▸ **TASK DATA**
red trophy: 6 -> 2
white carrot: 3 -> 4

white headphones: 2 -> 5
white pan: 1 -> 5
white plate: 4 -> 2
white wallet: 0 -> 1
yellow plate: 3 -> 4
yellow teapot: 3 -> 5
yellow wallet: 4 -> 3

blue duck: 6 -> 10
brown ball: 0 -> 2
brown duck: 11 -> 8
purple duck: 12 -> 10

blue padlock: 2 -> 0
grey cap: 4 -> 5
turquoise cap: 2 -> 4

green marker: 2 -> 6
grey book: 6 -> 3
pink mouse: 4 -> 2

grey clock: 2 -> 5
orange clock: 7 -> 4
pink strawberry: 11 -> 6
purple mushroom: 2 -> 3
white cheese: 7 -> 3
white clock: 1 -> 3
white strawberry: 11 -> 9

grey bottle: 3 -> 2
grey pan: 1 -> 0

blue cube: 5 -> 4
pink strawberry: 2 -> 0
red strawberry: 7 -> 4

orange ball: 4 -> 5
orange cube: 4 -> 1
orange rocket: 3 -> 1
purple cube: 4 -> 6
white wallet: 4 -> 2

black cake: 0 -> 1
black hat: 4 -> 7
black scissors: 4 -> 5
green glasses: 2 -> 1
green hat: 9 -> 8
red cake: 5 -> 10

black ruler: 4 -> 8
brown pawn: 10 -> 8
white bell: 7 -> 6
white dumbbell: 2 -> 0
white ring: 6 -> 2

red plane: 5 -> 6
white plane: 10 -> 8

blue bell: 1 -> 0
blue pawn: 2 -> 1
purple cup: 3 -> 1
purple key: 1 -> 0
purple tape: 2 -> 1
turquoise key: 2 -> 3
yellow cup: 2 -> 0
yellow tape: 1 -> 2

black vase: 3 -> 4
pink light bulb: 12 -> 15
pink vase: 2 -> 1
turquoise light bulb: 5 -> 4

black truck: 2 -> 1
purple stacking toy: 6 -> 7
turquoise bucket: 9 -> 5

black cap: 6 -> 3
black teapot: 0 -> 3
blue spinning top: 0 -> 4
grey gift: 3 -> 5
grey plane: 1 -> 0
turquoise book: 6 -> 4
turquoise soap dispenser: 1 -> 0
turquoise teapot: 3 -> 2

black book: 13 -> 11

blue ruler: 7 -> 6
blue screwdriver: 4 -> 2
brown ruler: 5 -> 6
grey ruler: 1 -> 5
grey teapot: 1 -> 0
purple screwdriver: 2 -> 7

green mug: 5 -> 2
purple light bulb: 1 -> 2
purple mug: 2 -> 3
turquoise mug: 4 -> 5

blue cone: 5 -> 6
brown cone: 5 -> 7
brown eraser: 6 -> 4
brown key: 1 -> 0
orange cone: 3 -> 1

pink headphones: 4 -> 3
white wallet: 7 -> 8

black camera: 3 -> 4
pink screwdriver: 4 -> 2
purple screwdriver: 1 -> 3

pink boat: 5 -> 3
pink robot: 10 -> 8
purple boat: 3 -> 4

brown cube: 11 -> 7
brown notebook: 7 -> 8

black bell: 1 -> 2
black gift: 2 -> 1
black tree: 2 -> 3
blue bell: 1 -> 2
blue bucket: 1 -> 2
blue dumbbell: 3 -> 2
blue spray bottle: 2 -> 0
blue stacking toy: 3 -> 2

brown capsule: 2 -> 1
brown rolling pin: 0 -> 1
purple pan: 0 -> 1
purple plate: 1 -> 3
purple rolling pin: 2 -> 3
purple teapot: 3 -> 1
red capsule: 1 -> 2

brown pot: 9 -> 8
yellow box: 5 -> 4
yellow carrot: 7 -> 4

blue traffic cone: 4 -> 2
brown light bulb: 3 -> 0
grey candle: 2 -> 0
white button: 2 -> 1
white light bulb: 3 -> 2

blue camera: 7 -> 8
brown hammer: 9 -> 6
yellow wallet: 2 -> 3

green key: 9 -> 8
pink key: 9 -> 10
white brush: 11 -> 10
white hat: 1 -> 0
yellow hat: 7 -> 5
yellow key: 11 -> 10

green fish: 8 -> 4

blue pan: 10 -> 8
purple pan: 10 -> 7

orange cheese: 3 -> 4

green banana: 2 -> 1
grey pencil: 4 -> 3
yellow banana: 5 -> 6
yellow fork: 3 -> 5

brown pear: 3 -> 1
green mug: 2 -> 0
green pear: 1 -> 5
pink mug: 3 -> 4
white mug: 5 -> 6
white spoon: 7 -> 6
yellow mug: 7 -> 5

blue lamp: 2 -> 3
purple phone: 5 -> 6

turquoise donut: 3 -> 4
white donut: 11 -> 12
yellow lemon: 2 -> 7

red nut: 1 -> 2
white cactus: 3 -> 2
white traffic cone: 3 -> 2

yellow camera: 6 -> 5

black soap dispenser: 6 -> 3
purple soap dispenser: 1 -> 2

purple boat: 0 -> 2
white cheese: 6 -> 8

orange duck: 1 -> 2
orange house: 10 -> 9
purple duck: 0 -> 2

▸ **ASSIGNMENT**
Return nothing but the lines from the top of the records above through the line that has "pink screwdriver: 4 -> 2". Keep each one exact.

▸ **RESPONSE**
red trophy: 6 -> 2
white carrot: 3 -> 4

white headphones: 2 -> 5
white pan: 1 -> 5
white plate: 4 -> 2
white wallet: 0 -> 1
yellow plate: 3 -> 4
yellow teapot: 3 -> 5
yellow wallet: 4 -> 3

blue duck: 6 -> 10
brown ball: 0 -> 2
brown duck: 11 -> 8
purple duck: 12 -> 10

blue padlock: 2 -> 0
grey cap: 4 -> 5
turquoise cap: 2 -> 4

green marker: 2 -> 6
grey book: 6 -> 3
pink mouse: 4 -> 2

grey clock: 2 -> 5
orange clock: 7 -> 4
pink strawberry: 11 -> 6
purple mushroom: 2 -> 3
white cheese: 7 -> 3
white clock: 1 -> 3
white strawberry: 11 -> 9

grey bottle: 3 -> 2
grey pan: 1 -> 0

blue cube: 5 -> 4
pink strawberry: 2 -> 0
red strawberry: 7 -> 4

orange ball: 4 -> 5
orange cube: 4 -> 1
orange rocket: 3 -> 1
purple cube: 4 -> 6
white wallet: 4 -> 2

black cake: 0 -> 1
black hat: 4 -> 7
black scissors: 4 -> 5
green glasses: 2 -> 1
green hat: 9 -> 8
red cake: 5 -> 10

black ruler: 4 -> 8
brown pawn: 10 -> 8
white bell: 7 -> 6
white dumbbell: 2 -> 0
white ring: 6 -> 2

red plane: 5 -> 6
white plane: 10 -> 8

blue bell: 1 -> 0
blue pawn: 2 -> 1
purple cup: 3 -> 1
purple key: 1 -> 0
purple tape: 2 -> 1
turquoise key: 2 -> 3
yellow cup: 2 -> 0
yellow tape: 1 -> 2

black vase: 3 -> 4
pink light bulb: 12 -> 15
pink vase: 2 -> 1
turquoise light bulb: 5 -> 4

black truck: 2 -> 1
purple stacking toy: 6 -> 7
turquoise bucket: 9 -> 5

black cap: 6 -> 3
black teapot: 0 -> 3
blue spinning top: 0 -> 4
grey gift: 3 -> 5
grey plane: 1 -> 0
turquoise book: 6 -> 4
turquoise soap dispenser: 1 -> 0
turquoise teapot: 3 -> 2

black book: 13 -> 11

blue ruler: 7 -> 6
blue screwdriver: 4 -> 2
brown ruler: 5 -> 6
grey ruler: 1 -> 5
grey teapot: 1 -> 0
purple screwdriver: 2 -> 7

green mug: 5 -> 2
purple light bulb: 1 -> 2
purple mug: 2 -> 3
turquoise mug: 4 -> 5

blue cone: 5 -> 6
brown cone: 5 -> 7
brown eraser: 6 -> 4
brown key: 1 -> 0
orange cone: 3 -> 1

pink headphones: 4 -> 3
white wallet: 7 -> 8

black camera: 3 -> 4
pink screwdriver: 4 -> 2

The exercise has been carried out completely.